- **RECORDS TO PROCESS**:
####################

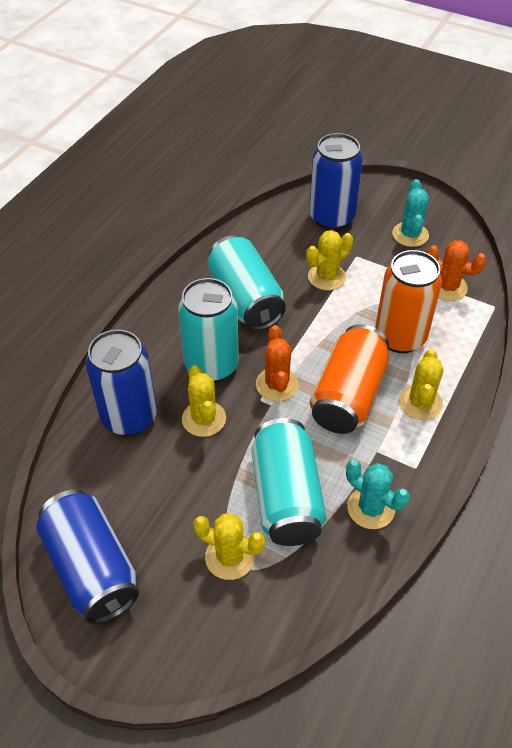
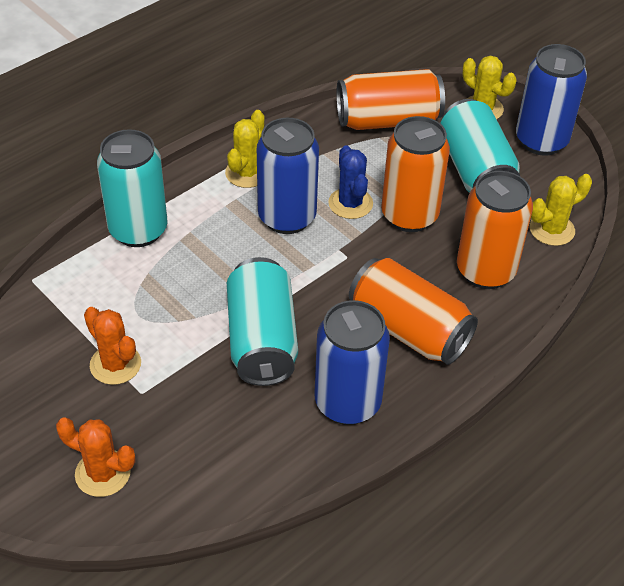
blue cactus: 0 -> 1
orange can: 2 -> 4
turquoise cactus: 2 -> 0
yellow cactus: 4 -> 3

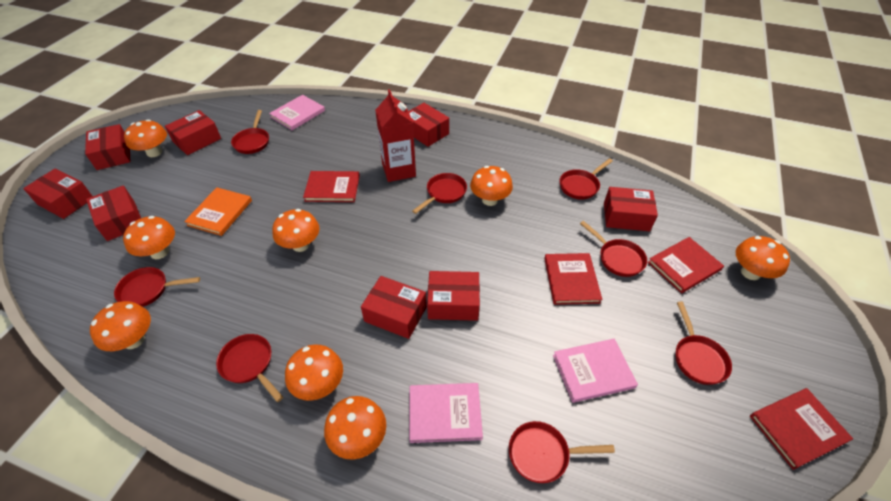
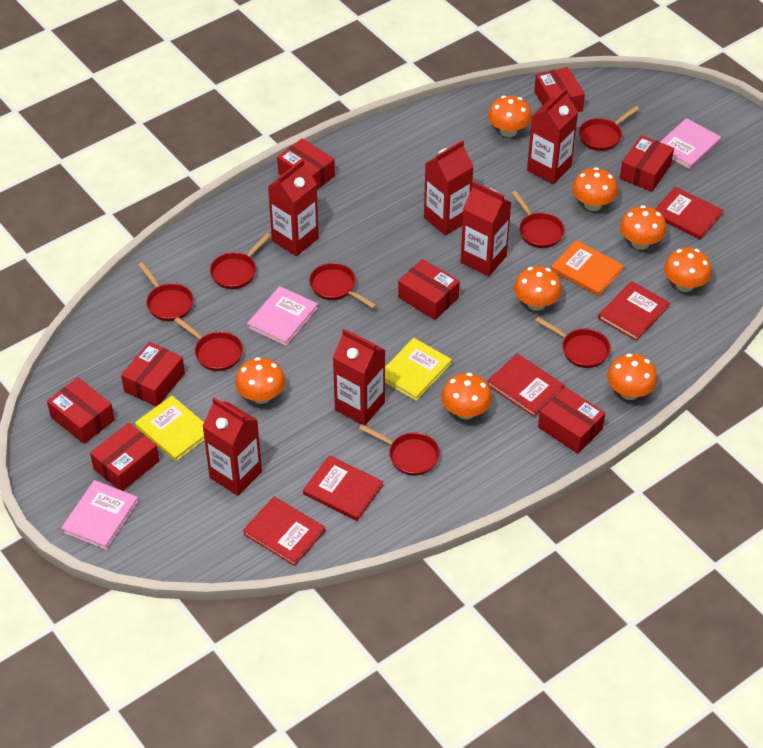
red book: 4 -> 5
red carton: 1 -> 6
yellow book: 0 -> 2

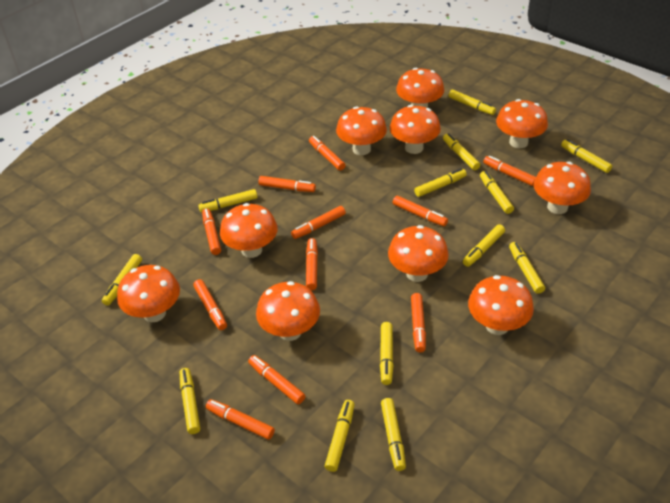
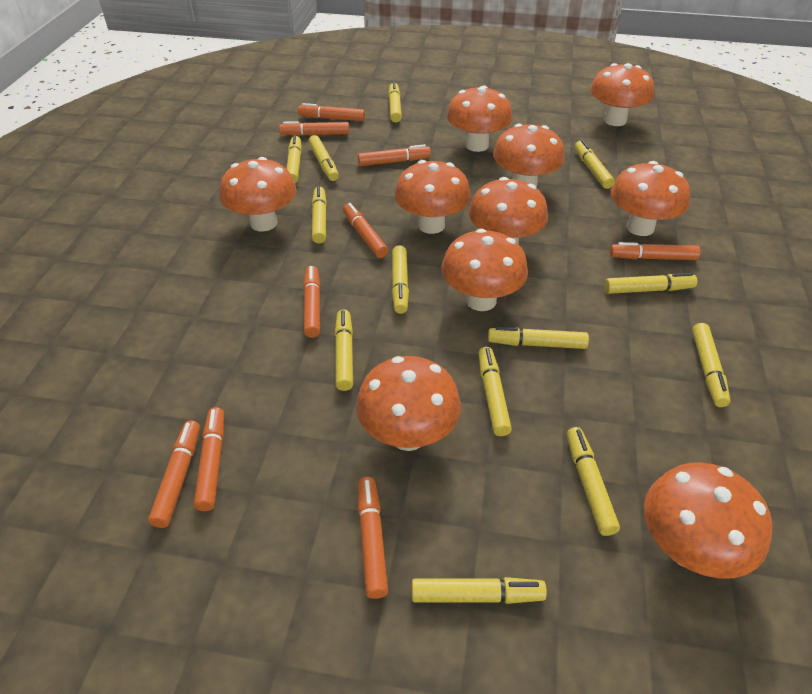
orange marker: 11 -> 9

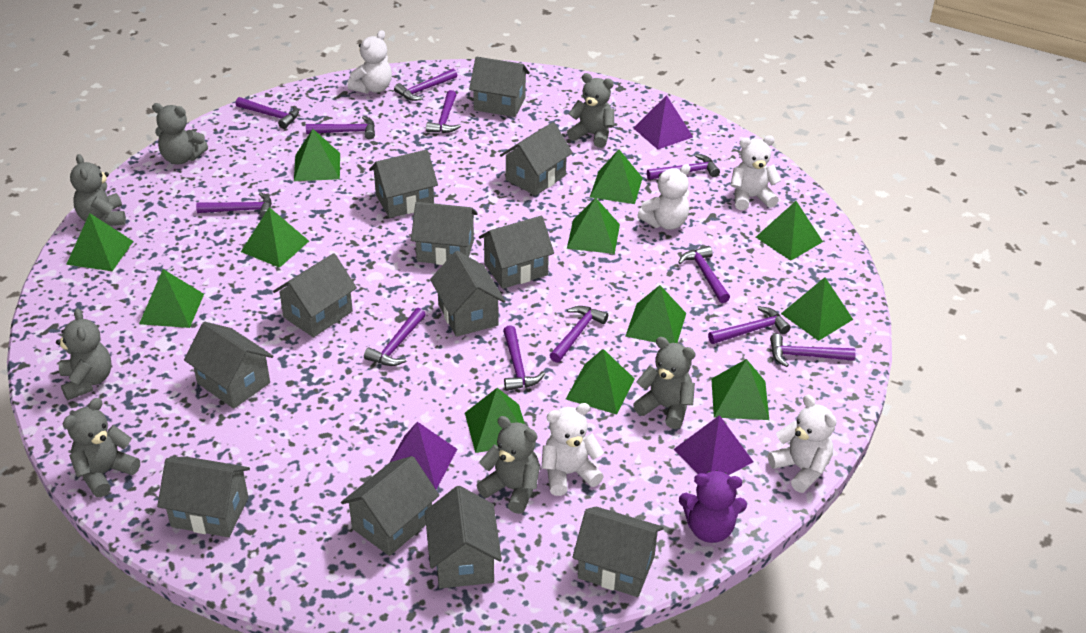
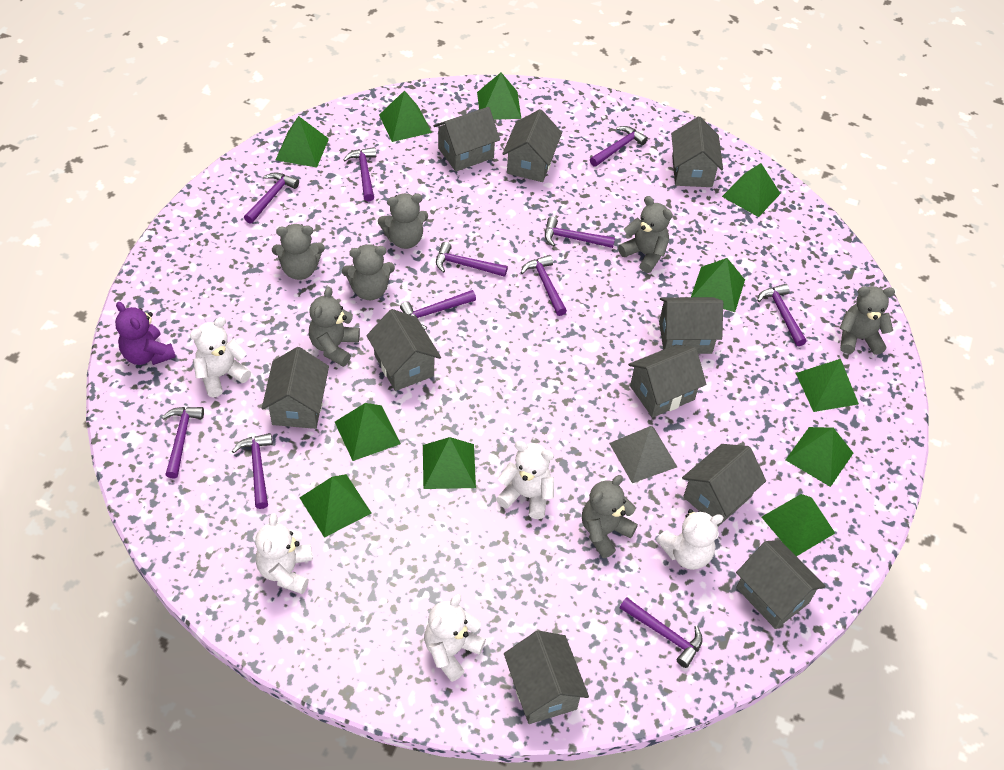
green pyramid: 12 -> 11
grey house: 12 -> 10
grey pyramid: 0 -> 1
purple hammer: 12 -> 11
purple pyramid: 3 -> 0

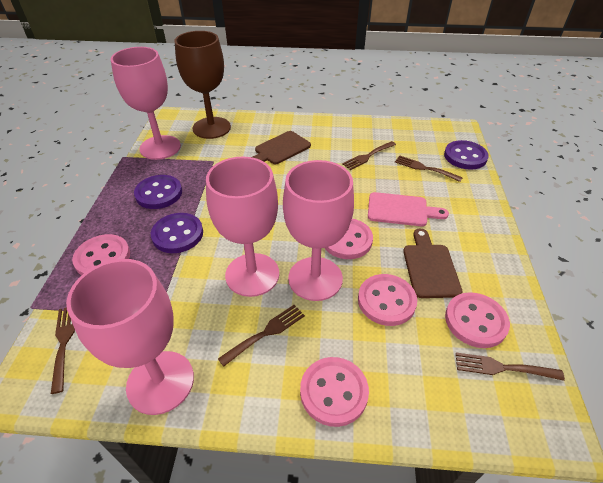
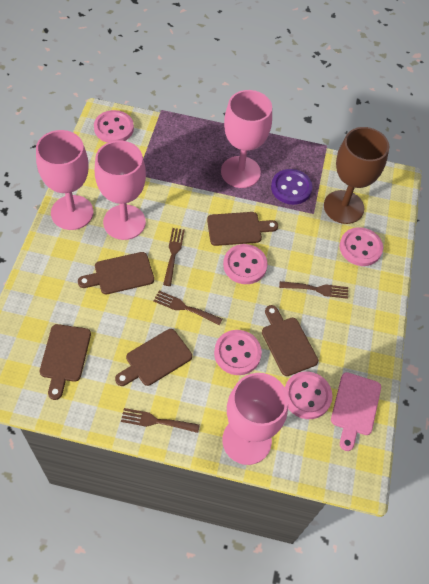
brown cutting board: 2 -> 5
brown fork: 5 -> 4
purple button: 3 -> 1

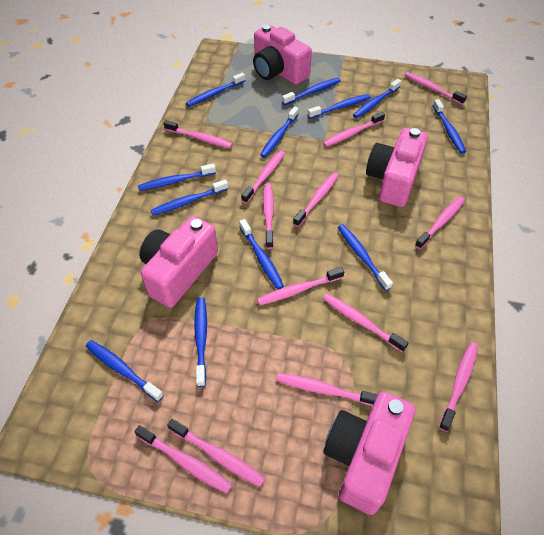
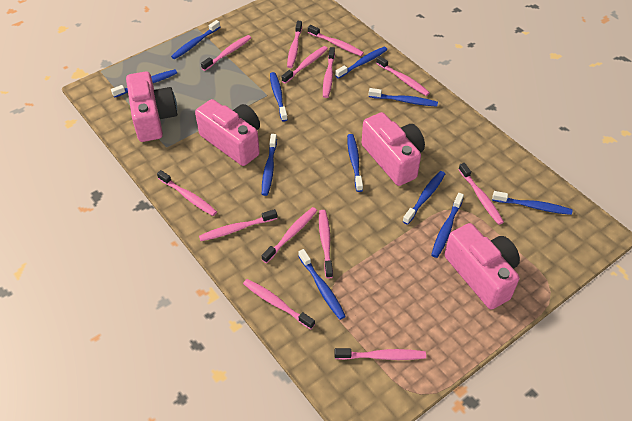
blue toothbrush: 12 -> 11

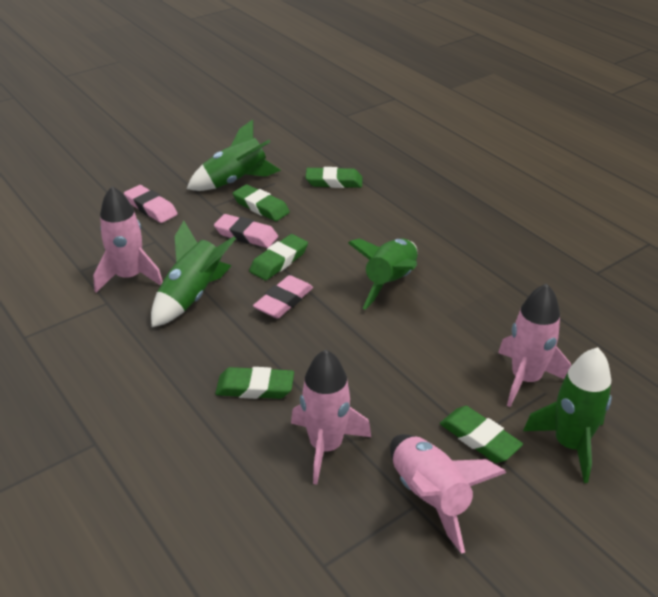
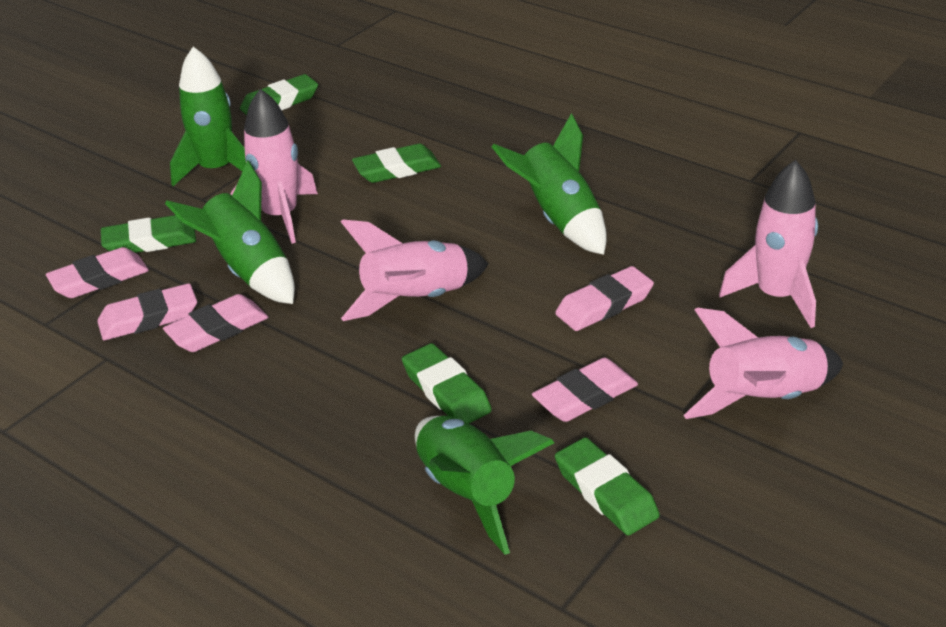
pink eraser: 3 -> 5

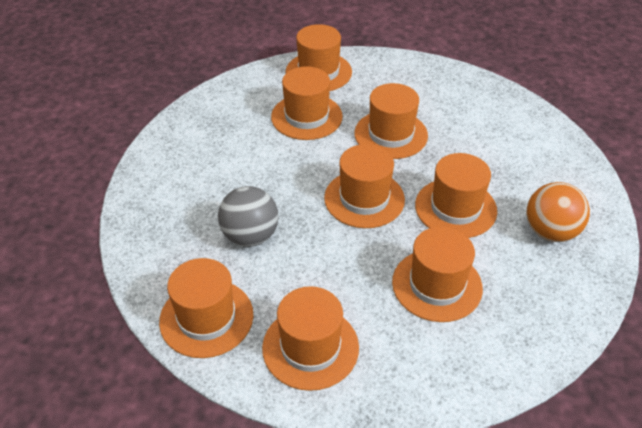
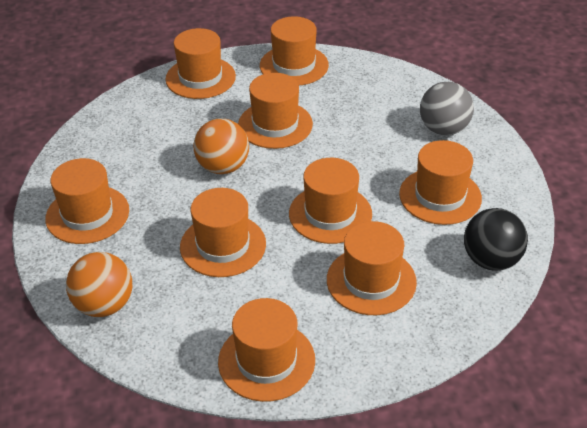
black ball: 0 -> 1
orange ball: 1 -> 2
orange hat: 8 -> 9

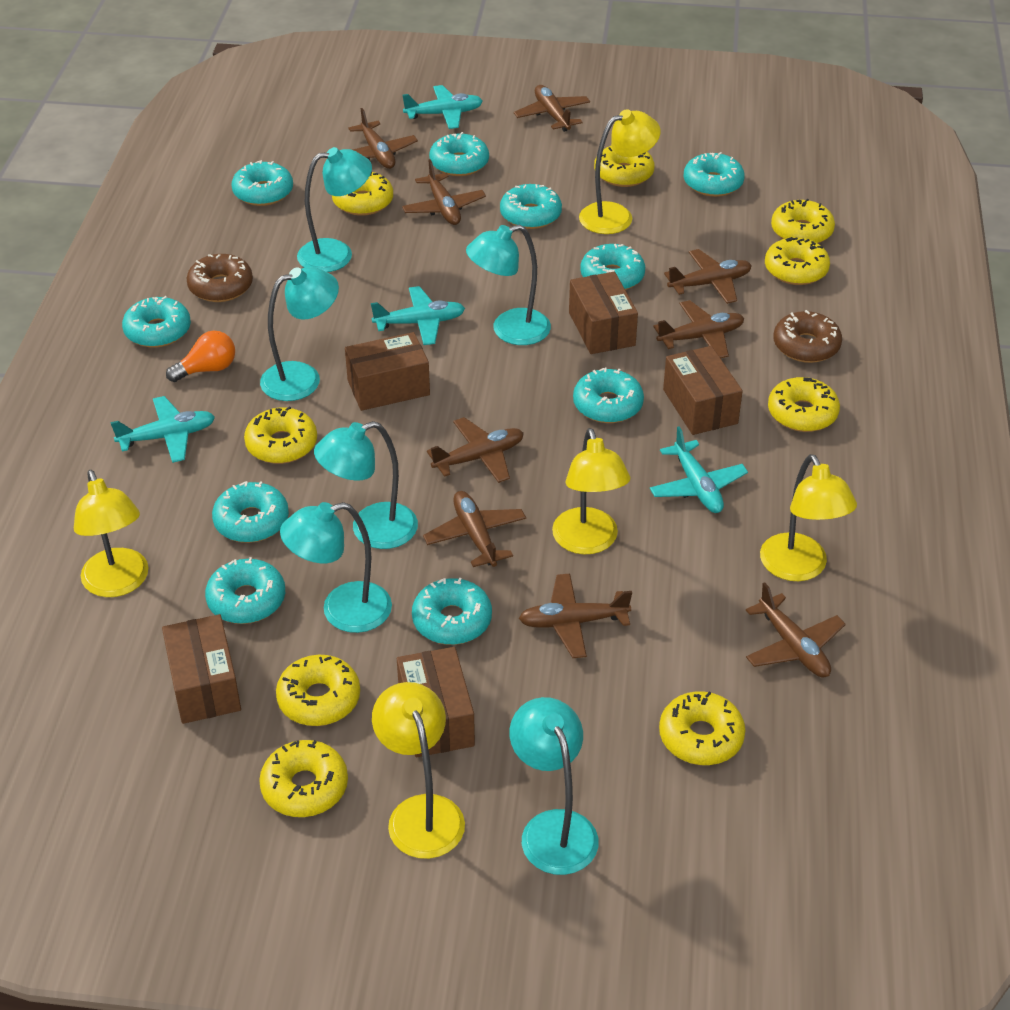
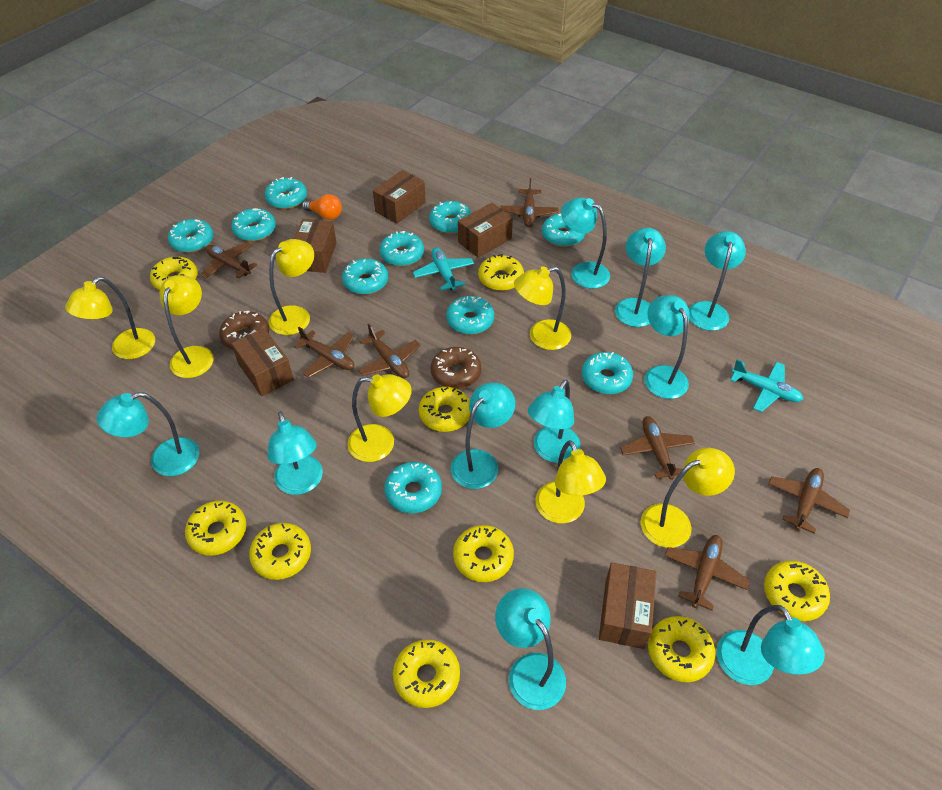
brown plane: 9 -> 7
turquoise lamp: 6 -> 10
turquoise plane: 4 -> 2
yellow lamp: 5 -> 7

####################

Pull out the lines above in which the word "pyramid" appears.

green pyramid: 12 -> 11
grey pyramid: 0 -> 1
purple pyramid: 3 -> 0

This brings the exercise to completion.